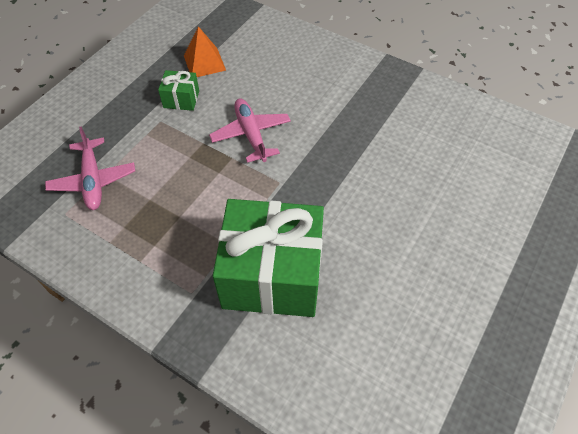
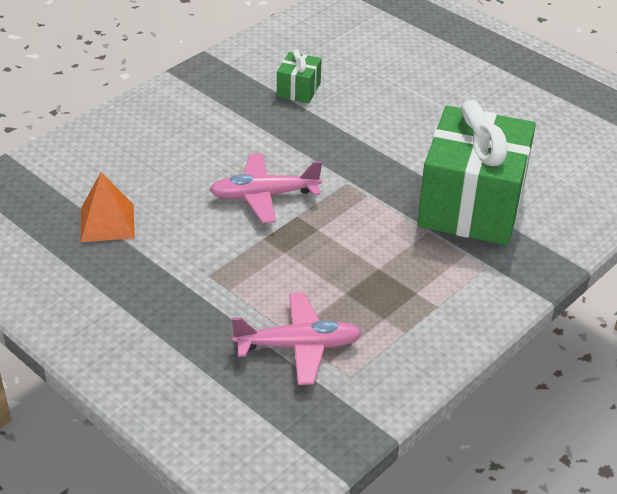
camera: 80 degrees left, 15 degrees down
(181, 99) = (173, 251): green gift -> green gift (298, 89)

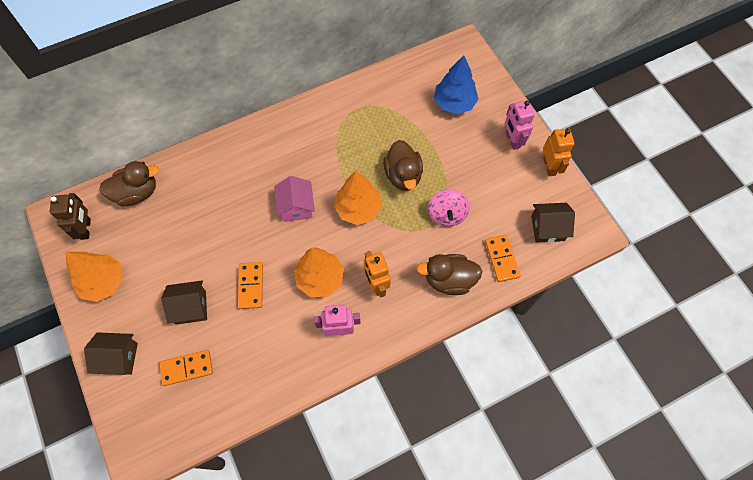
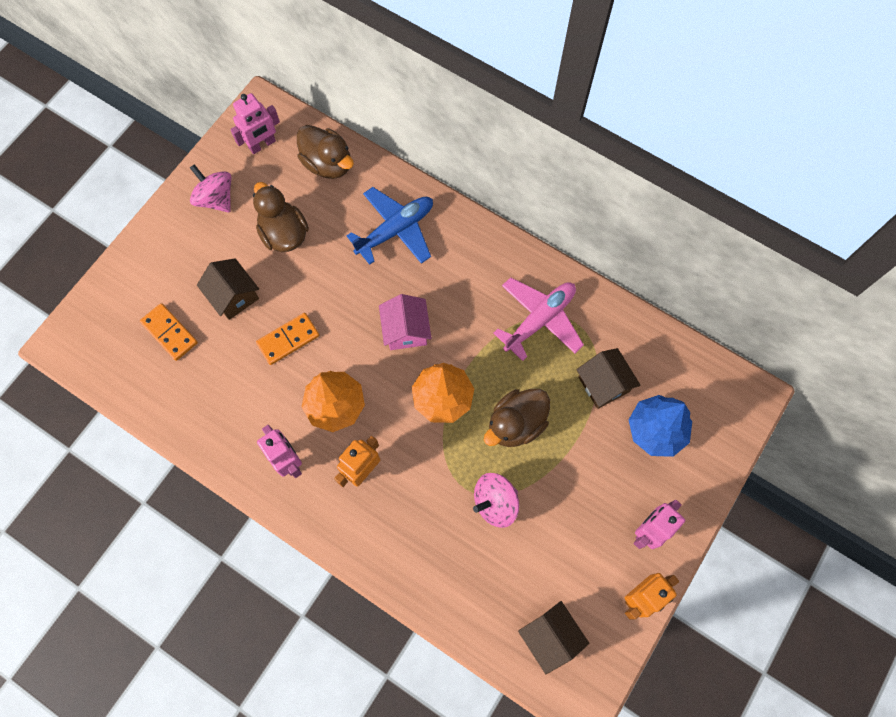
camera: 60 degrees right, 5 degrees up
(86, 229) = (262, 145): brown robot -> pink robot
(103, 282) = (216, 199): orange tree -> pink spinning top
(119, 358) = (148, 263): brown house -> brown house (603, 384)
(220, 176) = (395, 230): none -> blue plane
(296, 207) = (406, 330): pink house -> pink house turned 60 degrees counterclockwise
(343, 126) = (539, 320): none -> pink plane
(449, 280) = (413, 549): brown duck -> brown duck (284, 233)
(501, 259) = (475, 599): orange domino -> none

+===+

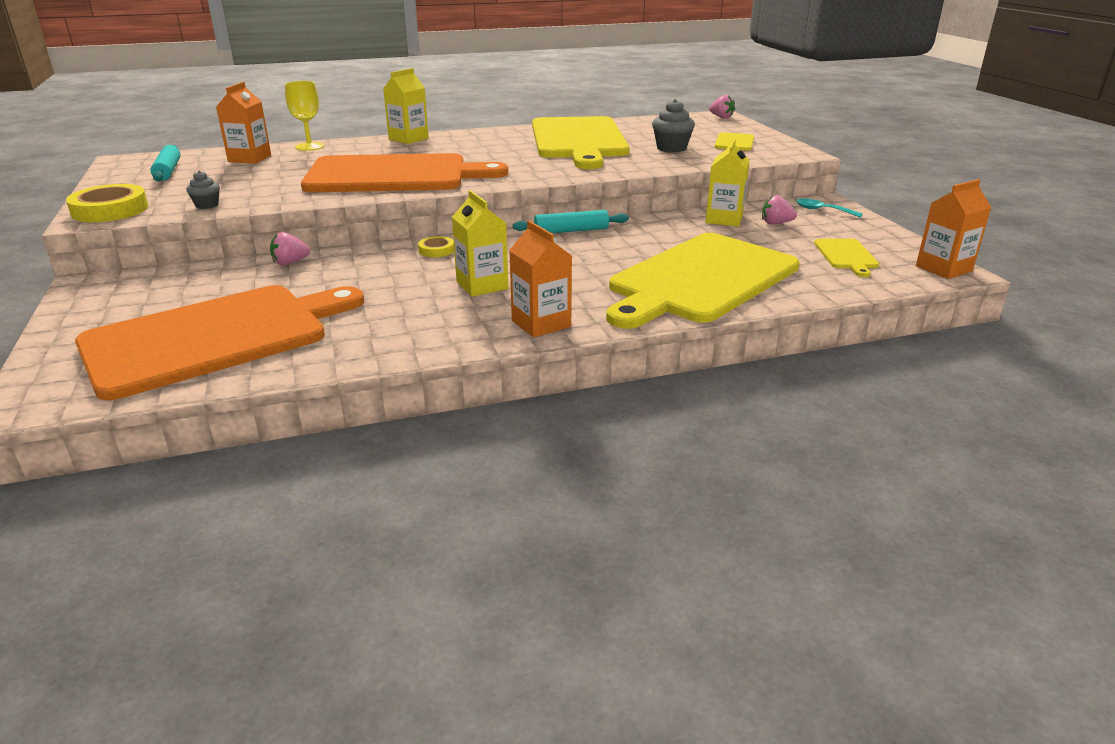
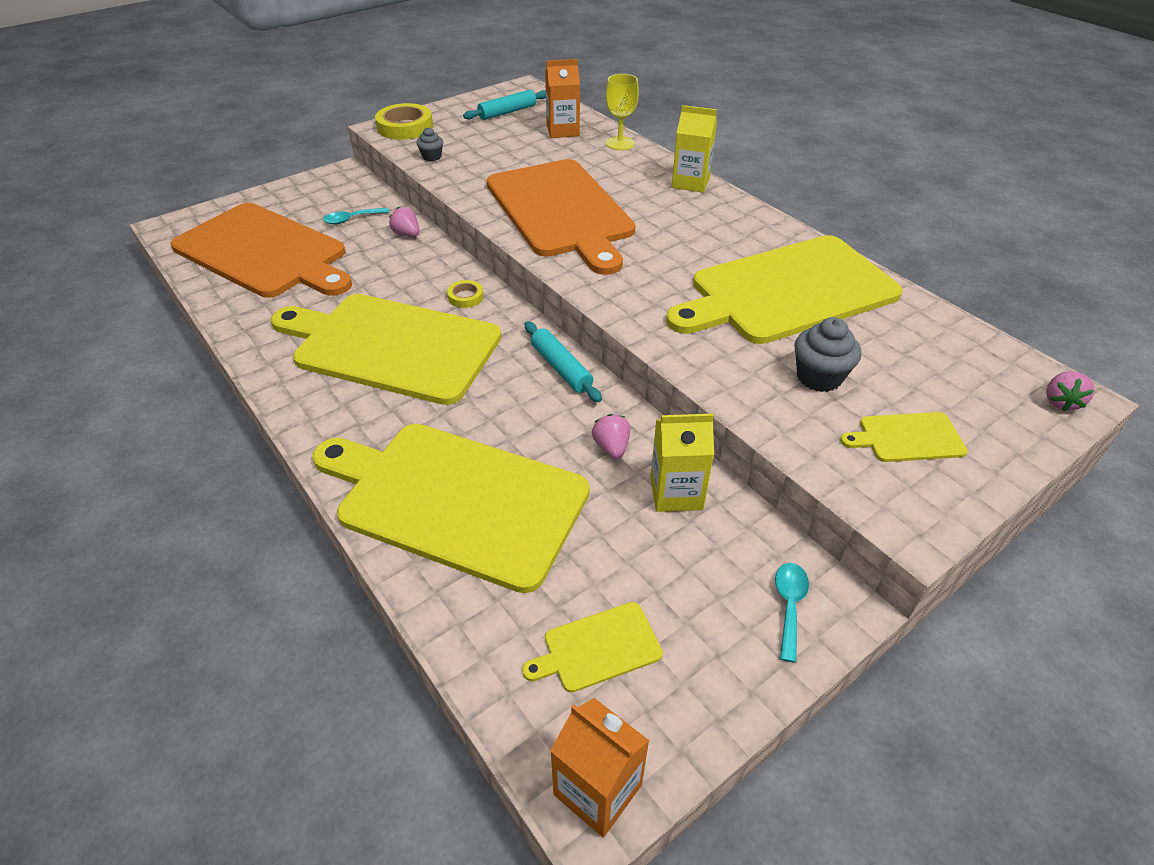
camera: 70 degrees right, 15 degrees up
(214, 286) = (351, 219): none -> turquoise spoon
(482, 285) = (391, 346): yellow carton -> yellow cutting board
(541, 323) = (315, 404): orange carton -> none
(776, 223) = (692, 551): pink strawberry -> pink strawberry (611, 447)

+===+

What you are asked to do: An exact copy of the lines above between the line holding "(296, 207) = (406, 330): pink" and the line holding "(501, 259) = (475, 599): orange", inclusive, is the whole answer.

Solved problem:
(296, 207) = (406, 330): pink house -> pink house turned 60 degrees counterclockwise
(343, 126) = (539, 320): none -> pink plane
(449, 280) = (413, 549): brown duck -> brown duck (284, 233)
(501, 259) = (475, 599): orange domino -> none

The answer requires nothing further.